> _ASSIGNMENT_: Repeat exactly the lines of the records below, starting at the line containing "STEPPER3 pin IN4: D0 -> D6" and ending at the line containing "DHT3 pin GND: 3V3 -> GND". Leave the pictures out.

> _PROVIDED ENTRIES_:
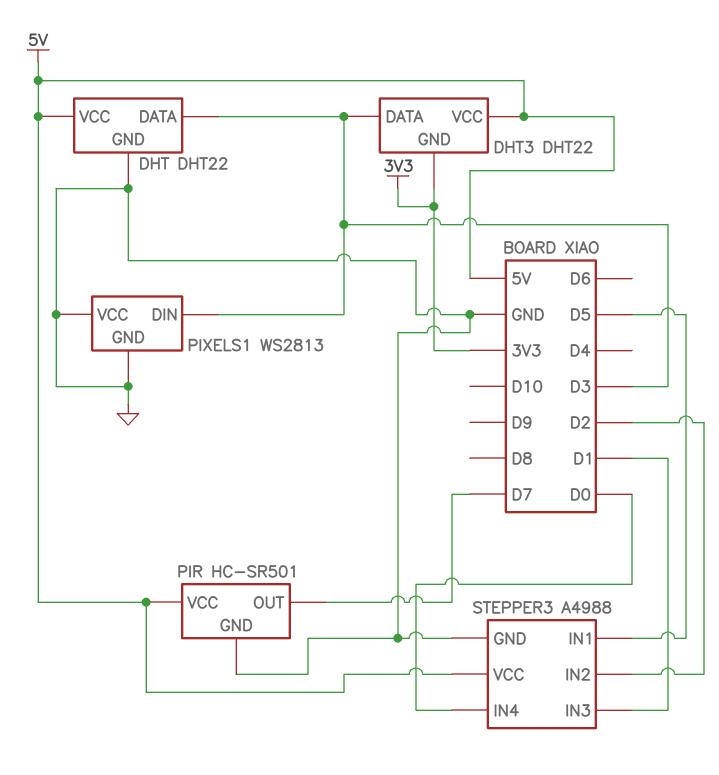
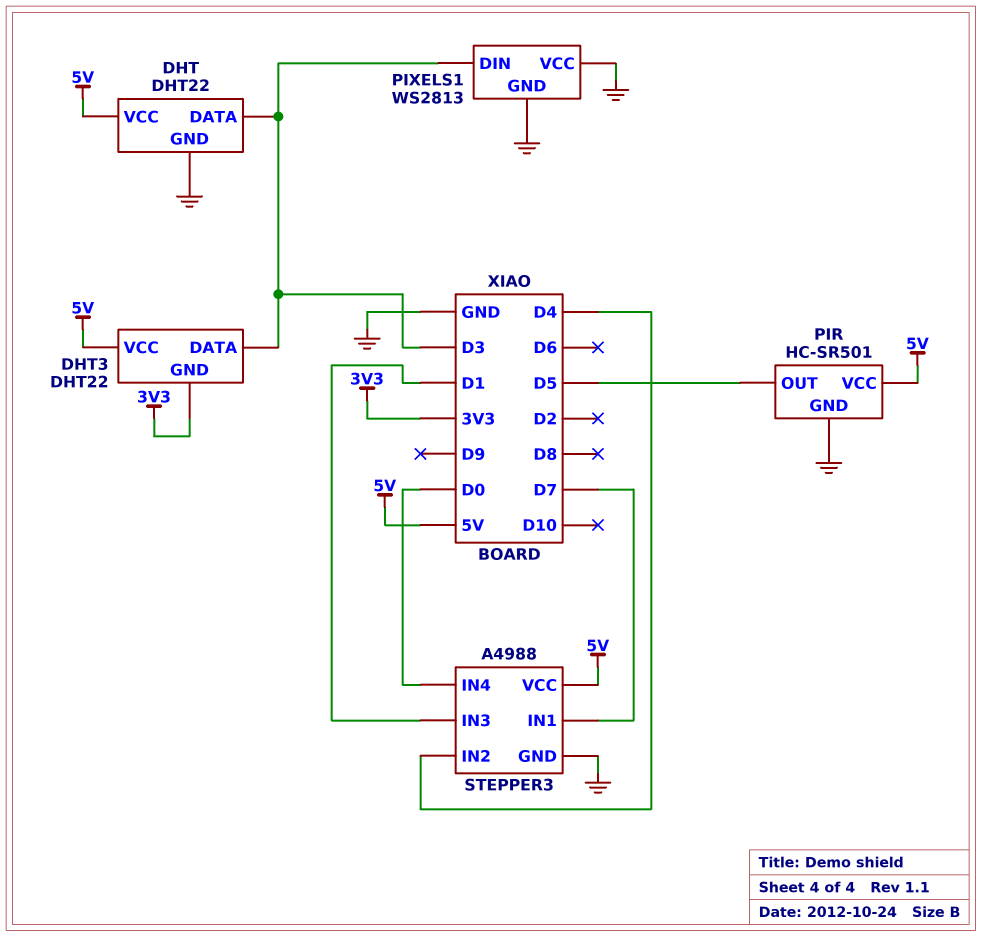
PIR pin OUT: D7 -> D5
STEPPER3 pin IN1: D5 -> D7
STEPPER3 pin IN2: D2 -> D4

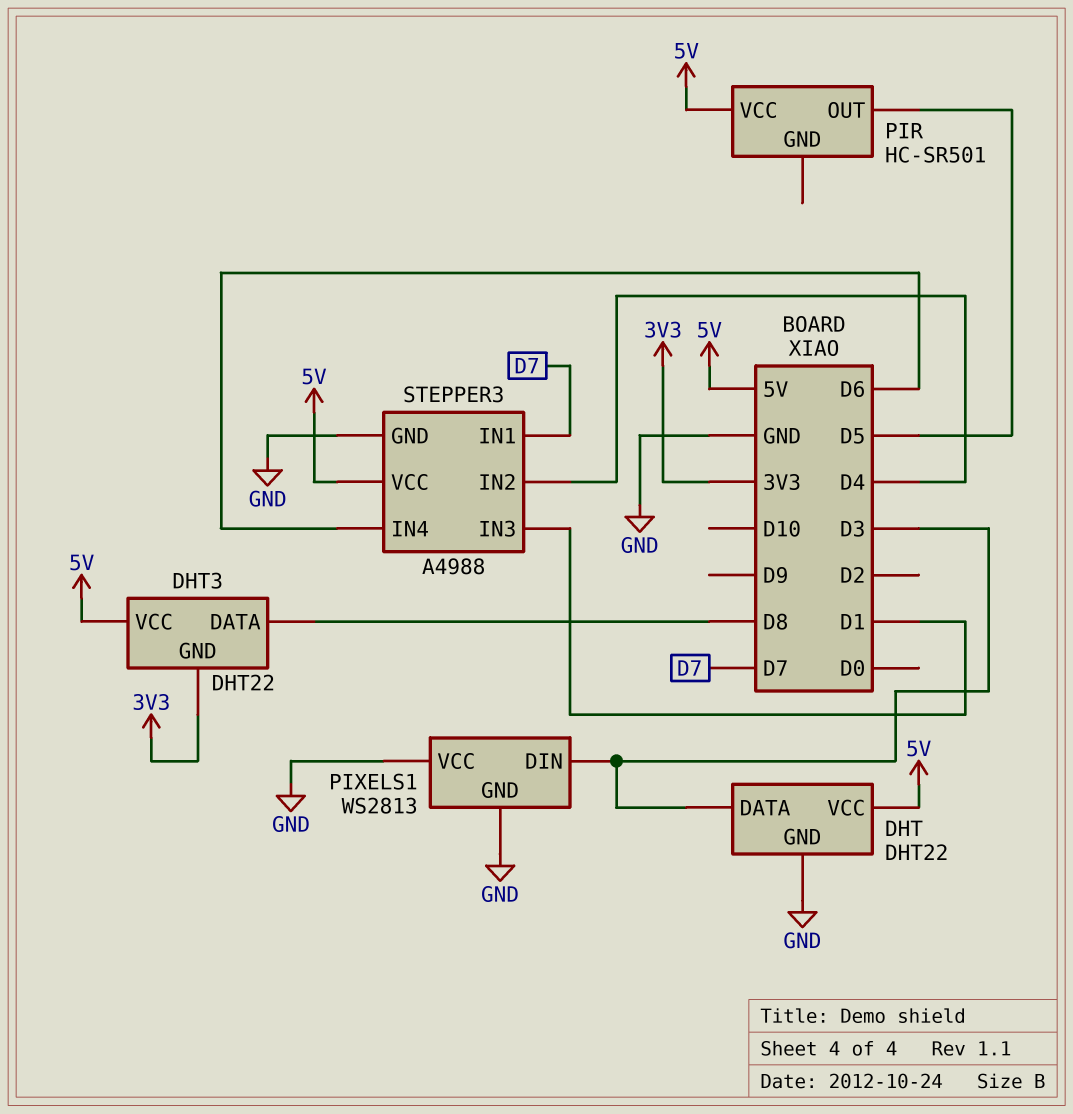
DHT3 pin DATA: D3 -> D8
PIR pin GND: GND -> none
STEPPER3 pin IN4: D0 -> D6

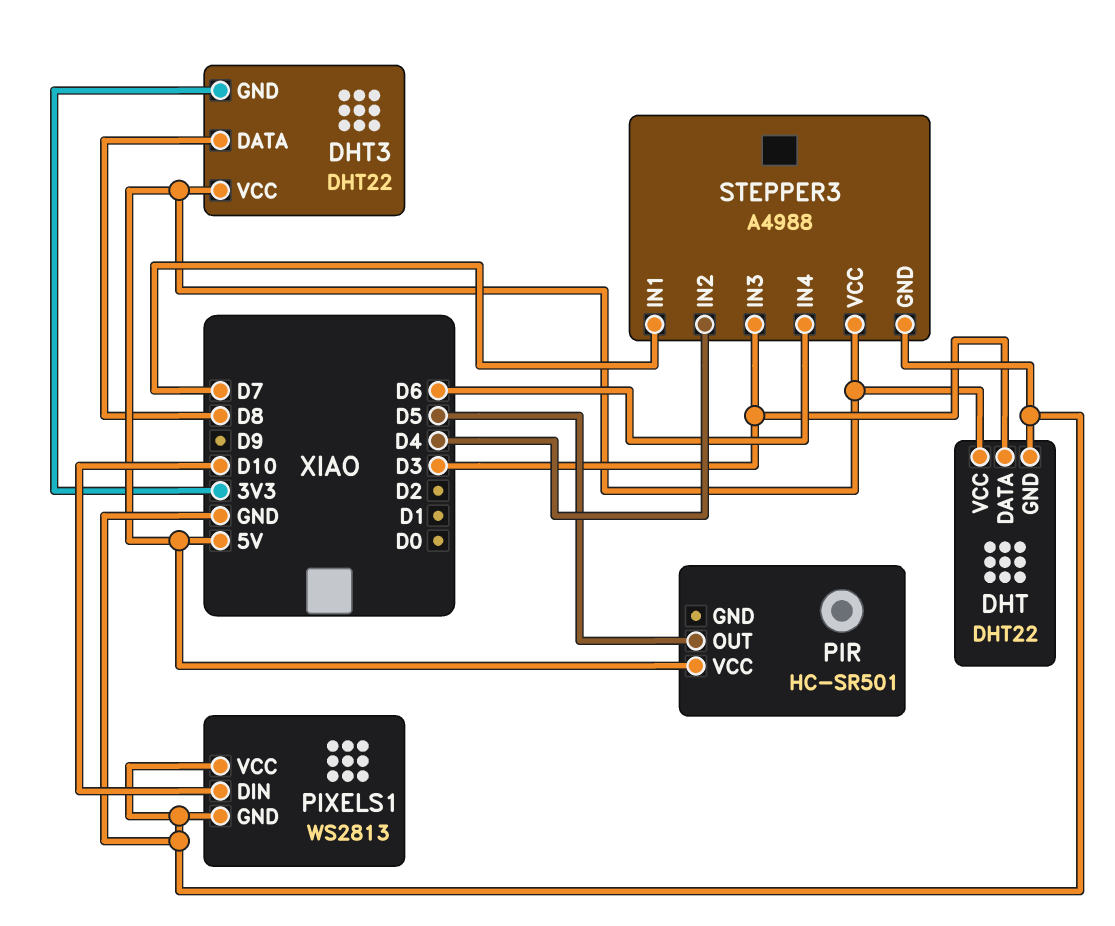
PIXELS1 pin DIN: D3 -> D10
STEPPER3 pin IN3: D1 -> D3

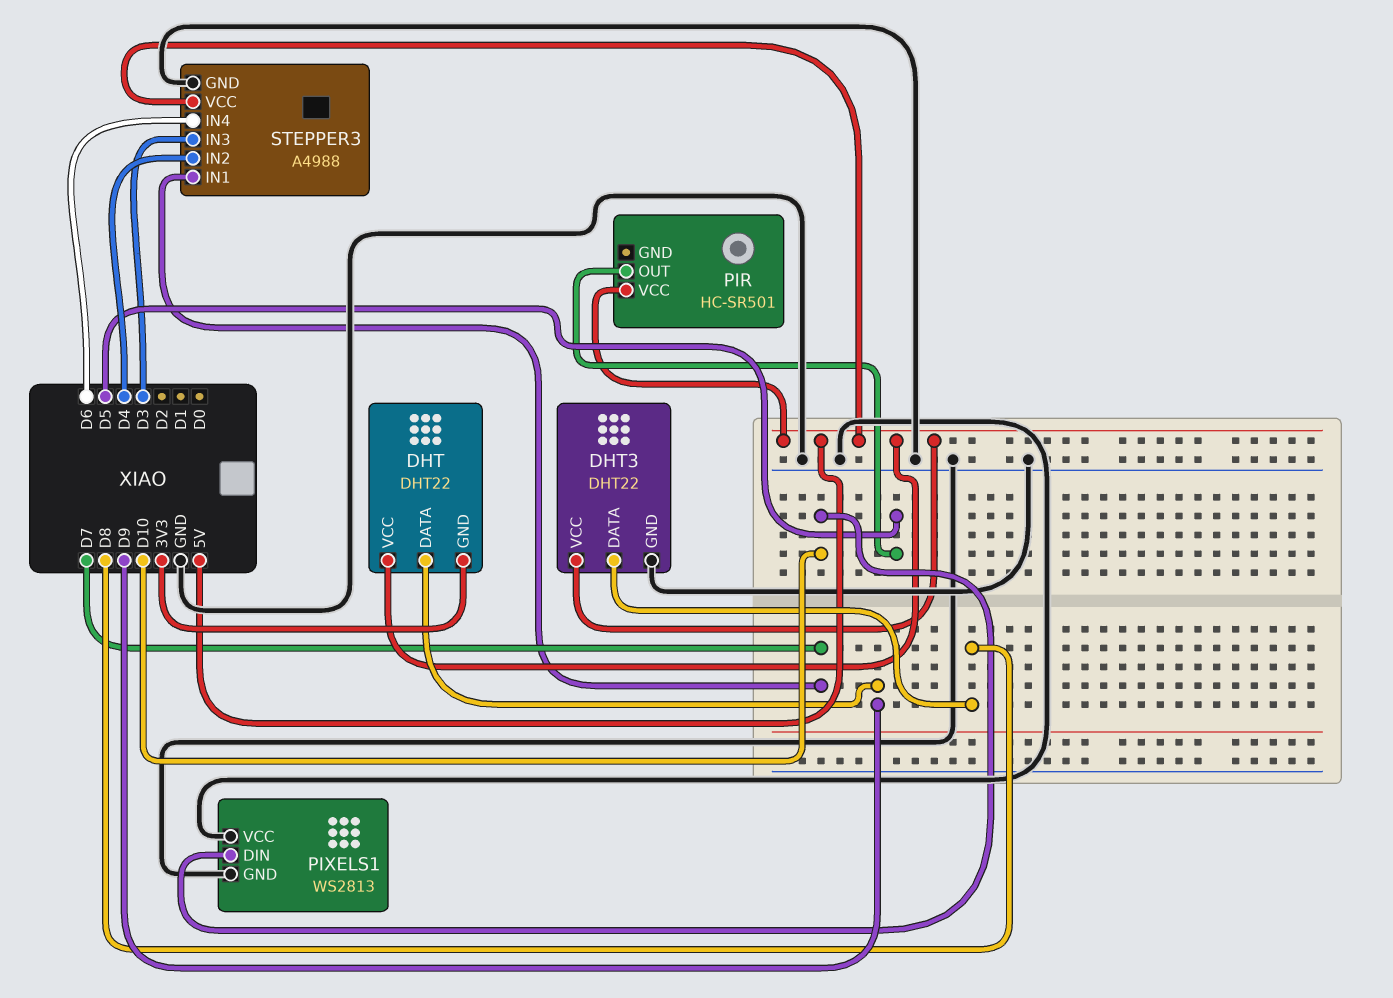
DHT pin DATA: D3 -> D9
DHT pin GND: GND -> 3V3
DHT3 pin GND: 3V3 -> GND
---
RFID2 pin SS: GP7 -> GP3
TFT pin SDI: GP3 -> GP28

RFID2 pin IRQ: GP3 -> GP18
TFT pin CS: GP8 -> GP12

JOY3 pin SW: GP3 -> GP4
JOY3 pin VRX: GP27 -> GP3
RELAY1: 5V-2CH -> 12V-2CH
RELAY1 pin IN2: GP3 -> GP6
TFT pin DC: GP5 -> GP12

> _ANSWER SECTION_:
STEPPER3 pin IN4: D0 -> D6

PIXELS1 pin DIN: D3 -> D10
STEPPER3 pin IN3: D1 -> D3

DHT pin DATA: D3 -> D9
DHT pin GND: GND -> 3V3
DHT3 pin GND: 3V3 -> GND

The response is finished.